**Assignment:** List each line of the data that holds the string "glue", please.

**Data for this task:**
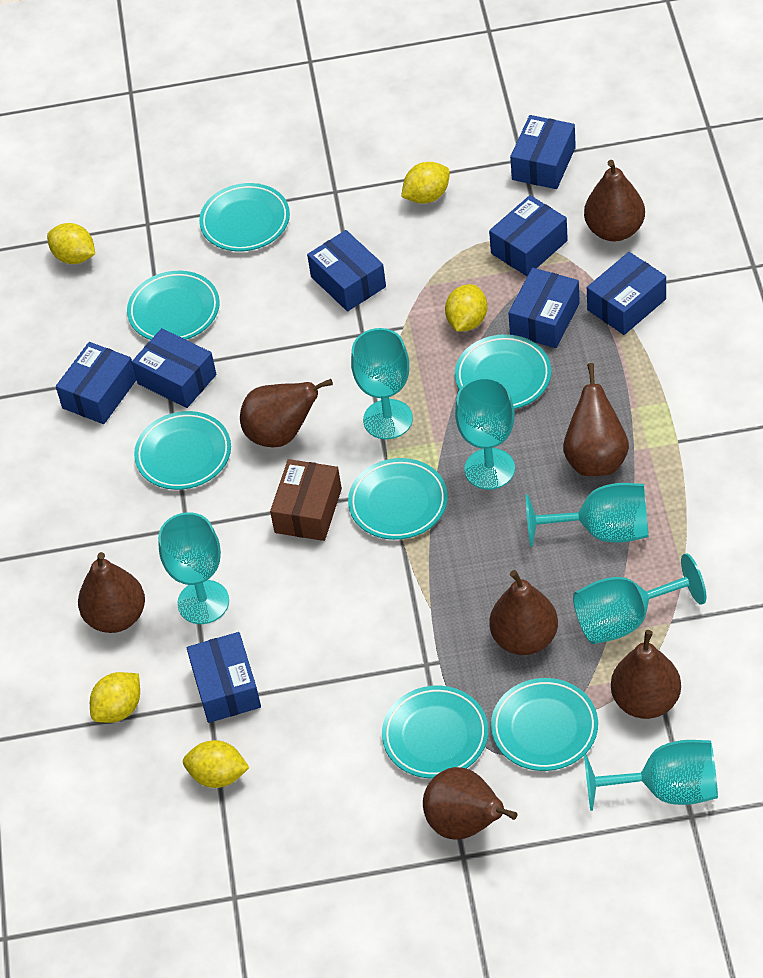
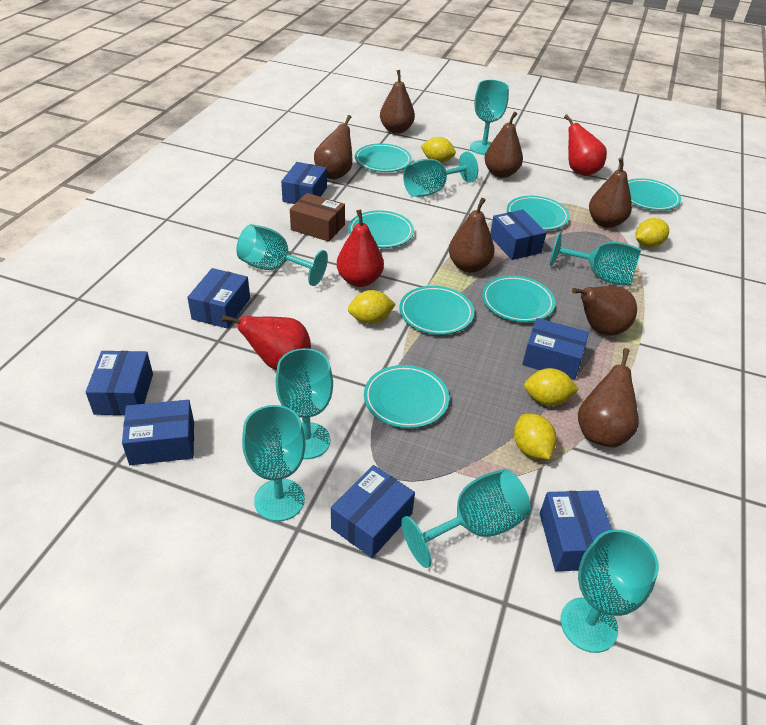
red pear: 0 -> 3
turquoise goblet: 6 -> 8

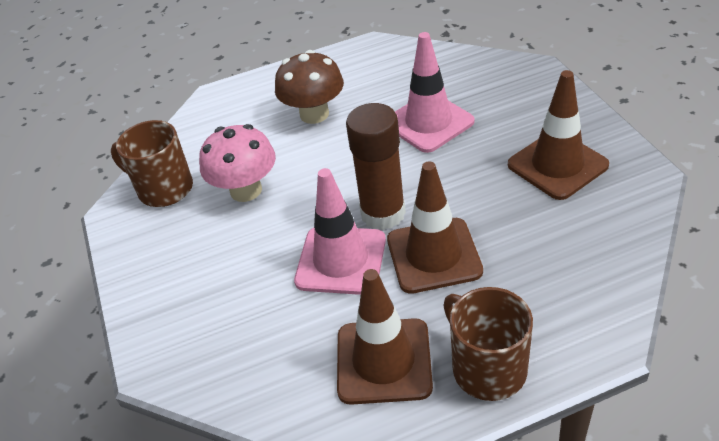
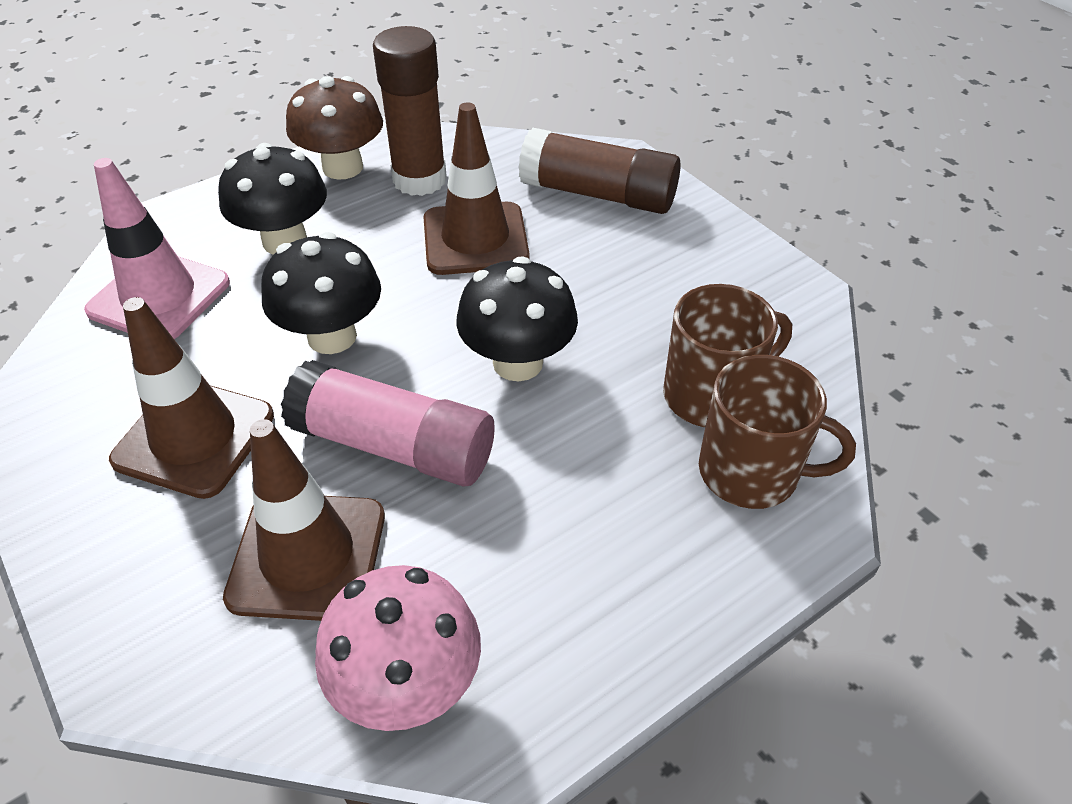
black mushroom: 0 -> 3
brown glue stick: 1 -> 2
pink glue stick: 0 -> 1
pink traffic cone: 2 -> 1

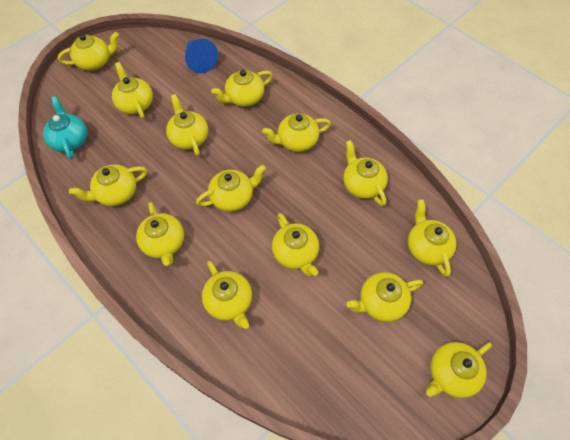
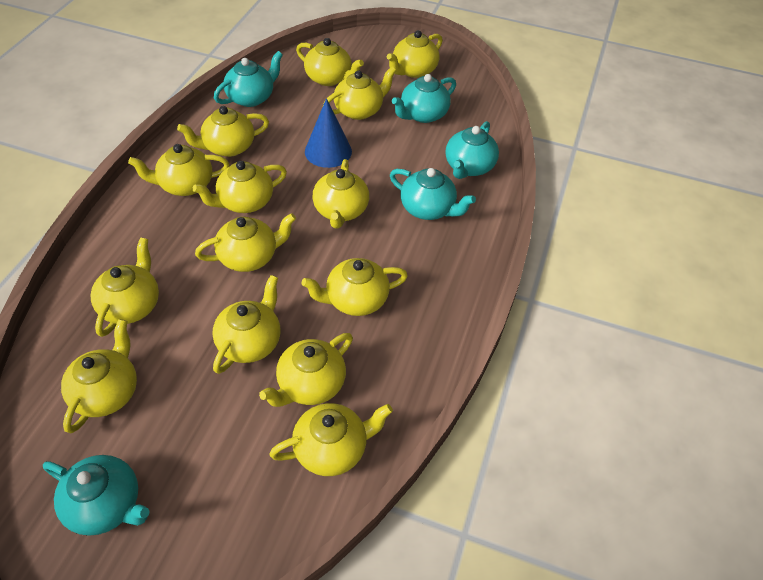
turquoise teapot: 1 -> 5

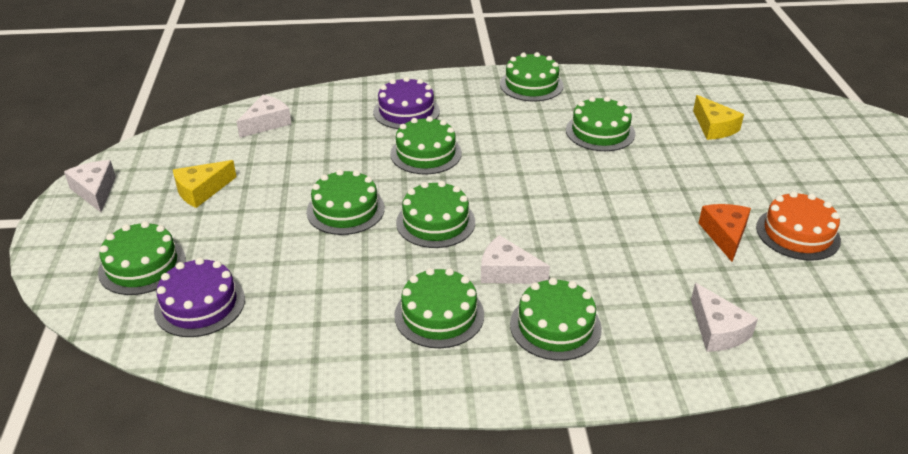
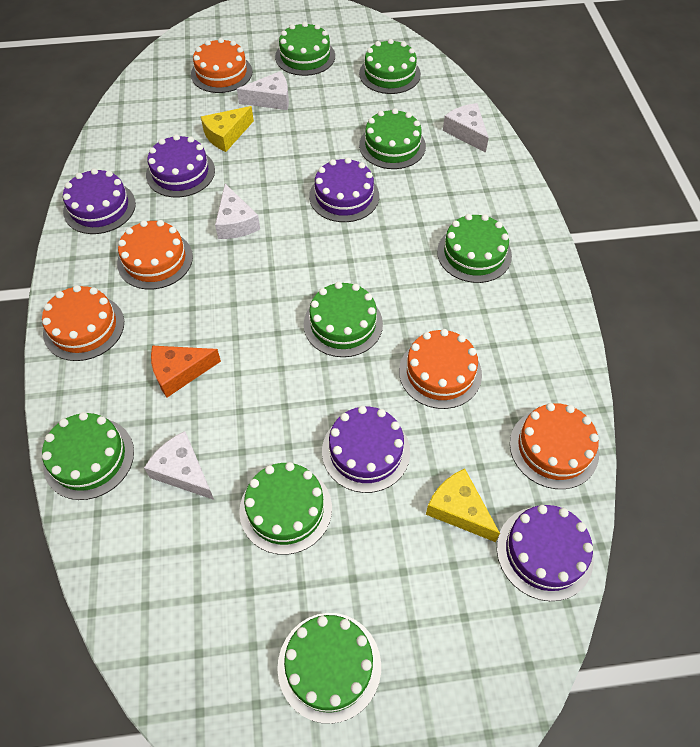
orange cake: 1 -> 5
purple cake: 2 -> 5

**Answer to this exercise:**
brown glue stick: 1 -> 2
pink glue stick: 0 -> 1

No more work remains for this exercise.